Only lines with the string "degrees" are wanted. Pull them out of the data.

### Data provided:

-----

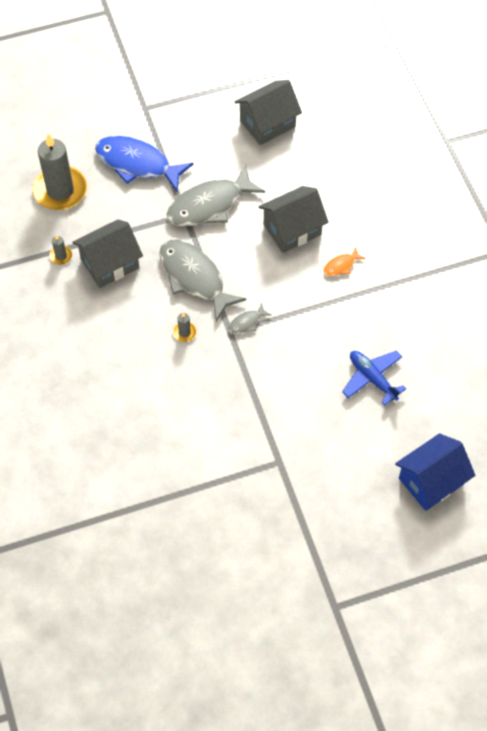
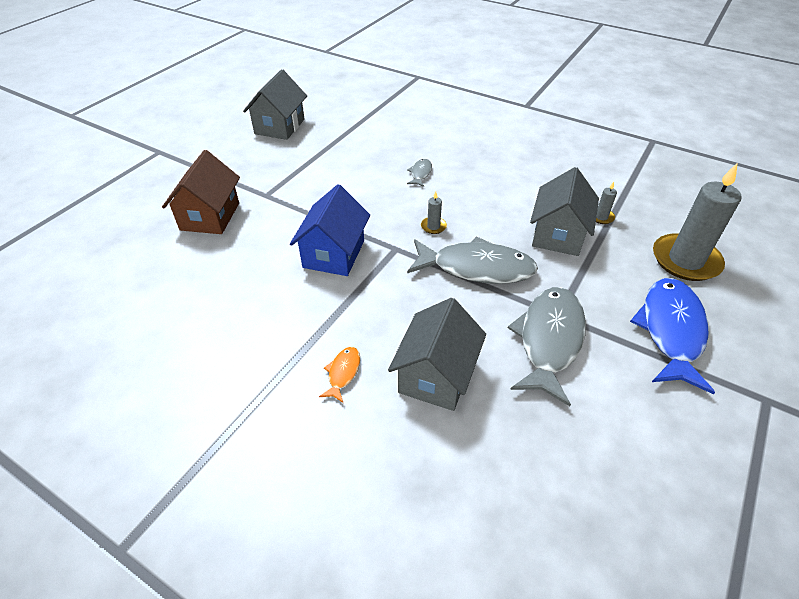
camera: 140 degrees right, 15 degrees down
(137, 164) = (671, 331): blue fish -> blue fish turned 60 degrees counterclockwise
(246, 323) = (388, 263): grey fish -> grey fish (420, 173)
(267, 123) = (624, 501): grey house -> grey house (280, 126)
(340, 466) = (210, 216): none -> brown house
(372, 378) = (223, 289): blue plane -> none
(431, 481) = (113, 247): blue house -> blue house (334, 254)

-----

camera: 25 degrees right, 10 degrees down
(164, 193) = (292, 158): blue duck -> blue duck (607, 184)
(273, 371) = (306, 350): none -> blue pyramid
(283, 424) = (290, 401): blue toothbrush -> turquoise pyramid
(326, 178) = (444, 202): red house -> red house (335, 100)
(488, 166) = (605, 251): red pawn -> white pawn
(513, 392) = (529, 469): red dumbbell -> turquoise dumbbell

-----

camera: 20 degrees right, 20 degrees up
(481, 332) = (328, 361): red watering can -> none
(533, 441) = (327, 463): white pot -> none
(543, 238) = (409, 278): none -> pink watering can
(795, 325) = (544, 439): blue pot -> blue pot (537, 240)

-----

### Expected answer:
camera: 140 degrees right, 15 degrees down
(137, 164) = (671, 331): blue fish -> blue fish turned 60 degrees counterclockwise
camera: 25 degrees right, 10 degrees down
camera: 20 degrees right, 20 degrees up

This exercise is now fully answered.